• DATA TO EXAMINE:

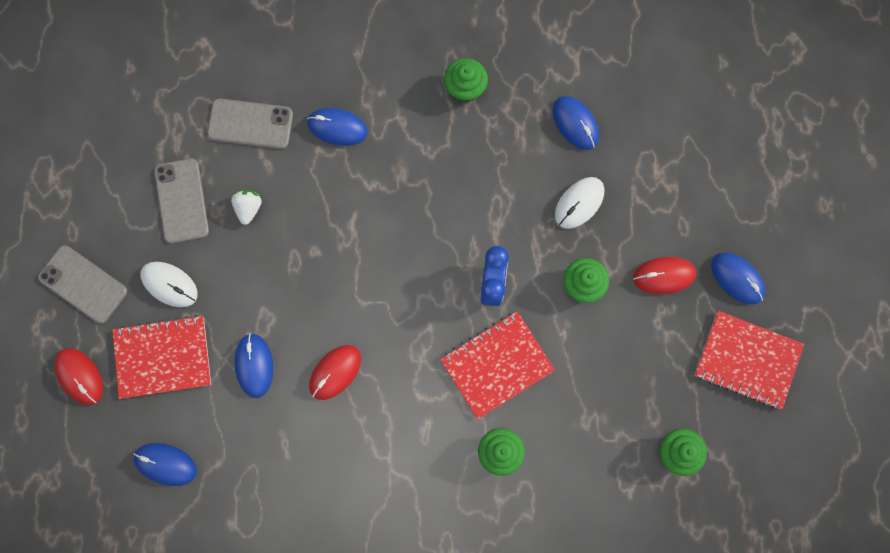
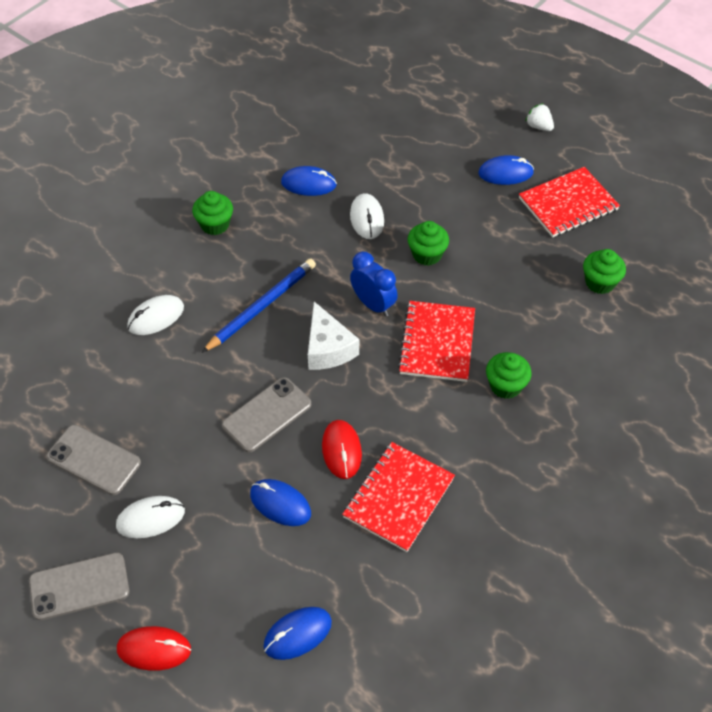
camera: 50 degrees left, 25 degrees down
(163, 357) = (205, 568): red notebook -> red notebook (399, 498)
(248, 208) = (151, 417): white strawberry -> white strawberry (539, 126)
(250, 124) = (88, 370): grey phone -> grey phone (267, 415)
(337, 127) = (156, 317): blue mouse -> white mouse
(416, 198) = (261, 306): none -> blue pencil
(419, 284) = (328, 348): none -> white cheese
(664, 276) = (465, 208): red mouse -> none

---

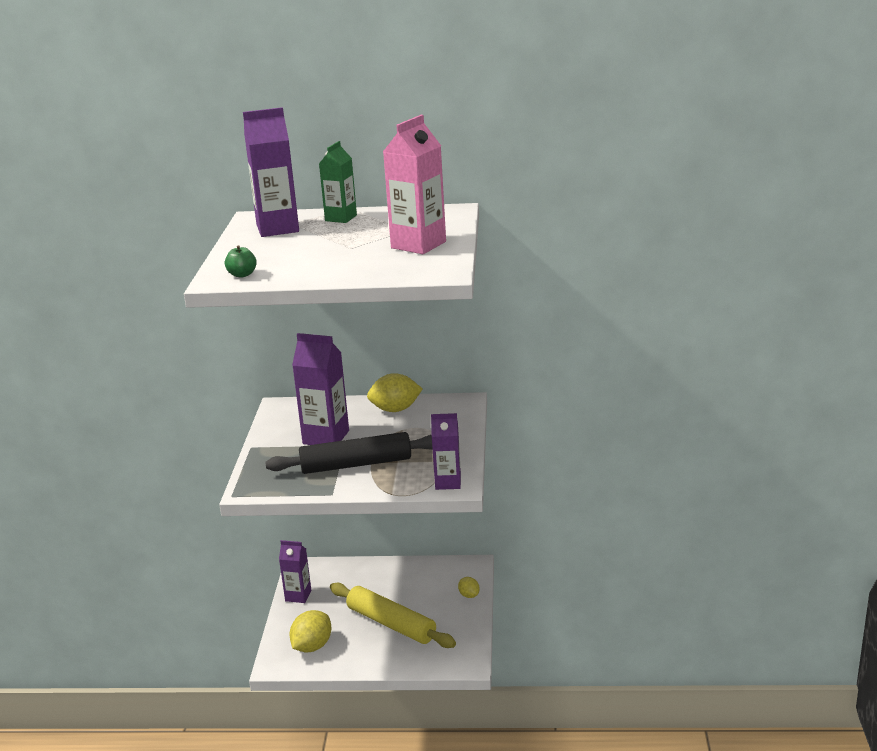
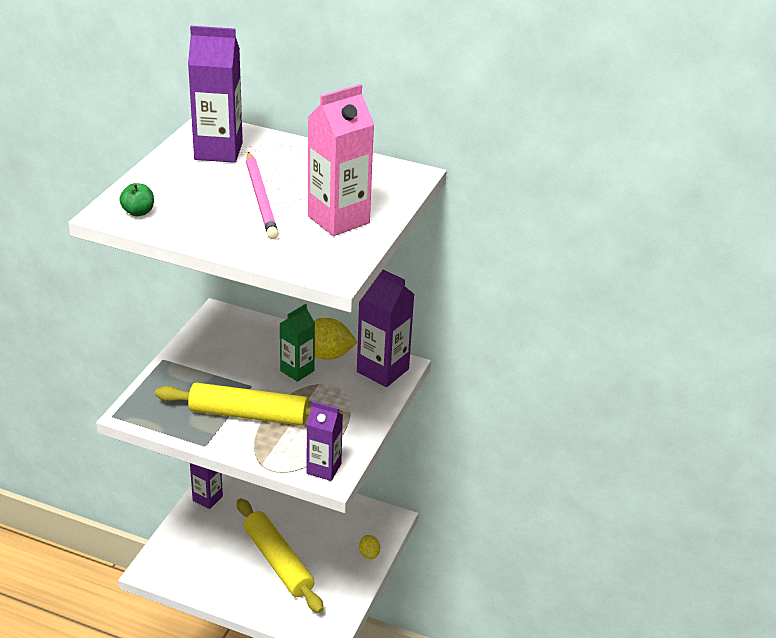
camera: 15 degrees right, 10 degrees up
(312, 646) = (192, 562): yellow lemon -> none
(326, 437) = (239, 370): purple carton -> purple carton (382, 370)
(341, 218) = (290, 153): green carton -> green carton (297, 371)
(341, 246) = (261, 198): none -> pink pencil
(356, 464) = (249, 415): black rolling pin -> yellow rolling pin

---

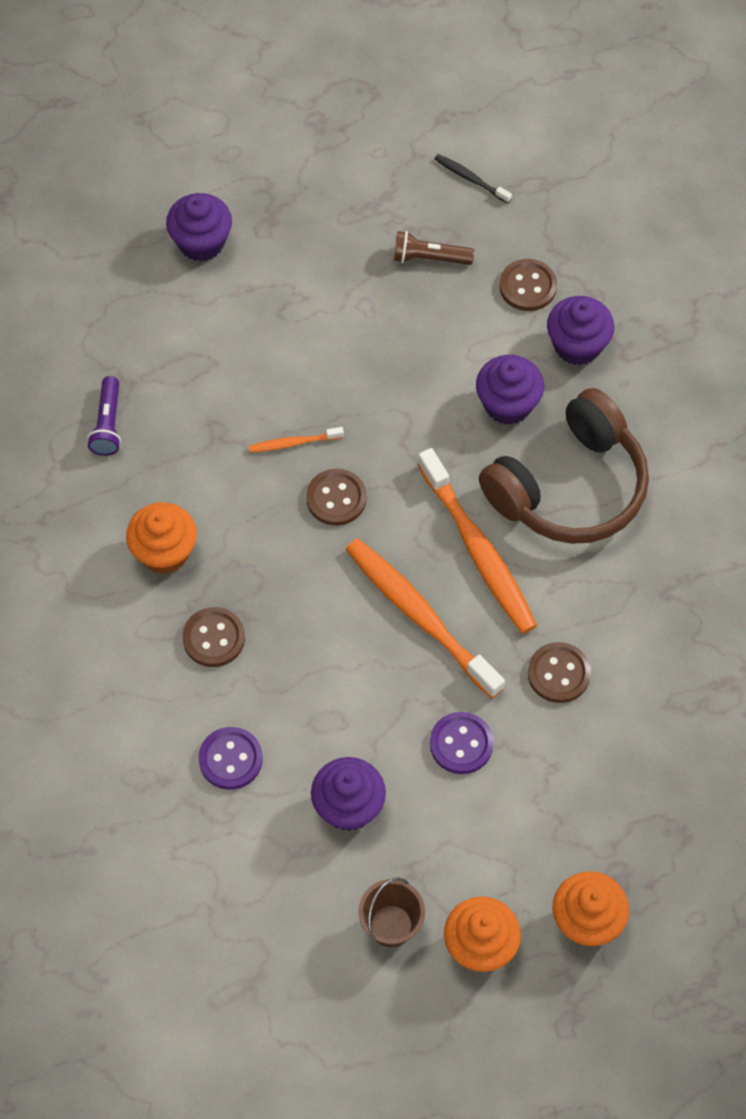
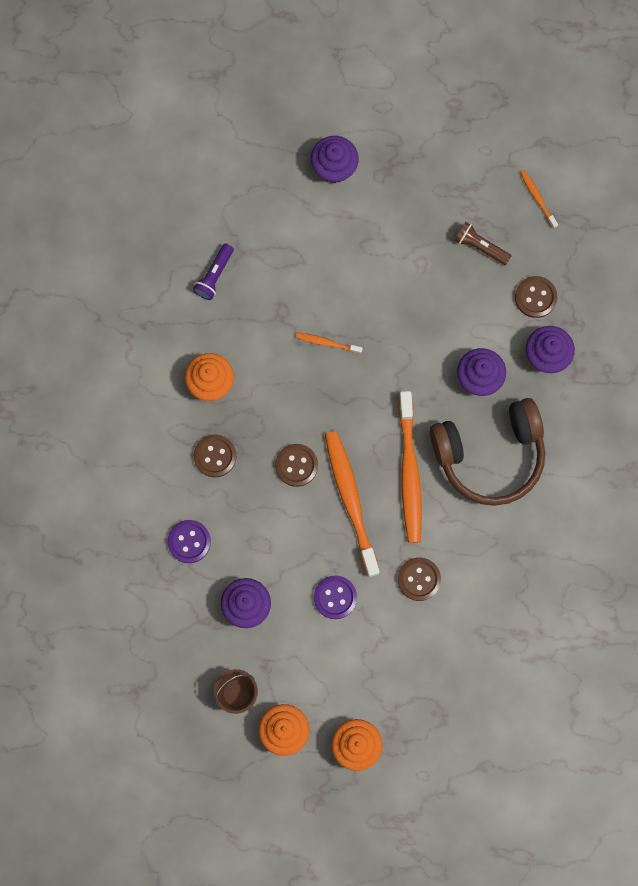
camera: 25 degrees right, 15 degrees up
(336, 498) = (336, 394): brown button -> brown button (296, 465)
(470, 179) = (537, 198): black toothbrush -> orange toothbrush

• INSTRUCTIONS FOR THE TASK: Your task for the entries above: copy exactly the span starting with the line with "camera: 50 degrees left, 25 degrees down" and going on through the line with "(664, 276) = (465, 208): red mouse -> none", both lines included, and nothing else.

• TASK SOLUTION:
camera: 50 degrees left, 25 degrees down
(163, 357) = (205, 568): red notebook -> red notebook (399, 498)
(248, 208) = (151, 417): white strawberry -> white strawberry (539, 126)
(250, 124) = (88, 370): grey phone -> grey phone (267, 415)
(337, 127) = (156, 317): blue mouse -> white mouse
(416, 198) = (261, 306): none -> blue pencil
(419, 284) = (328, 348): none -> white cheese
(664, 276) = (465, 208): red mouse -> none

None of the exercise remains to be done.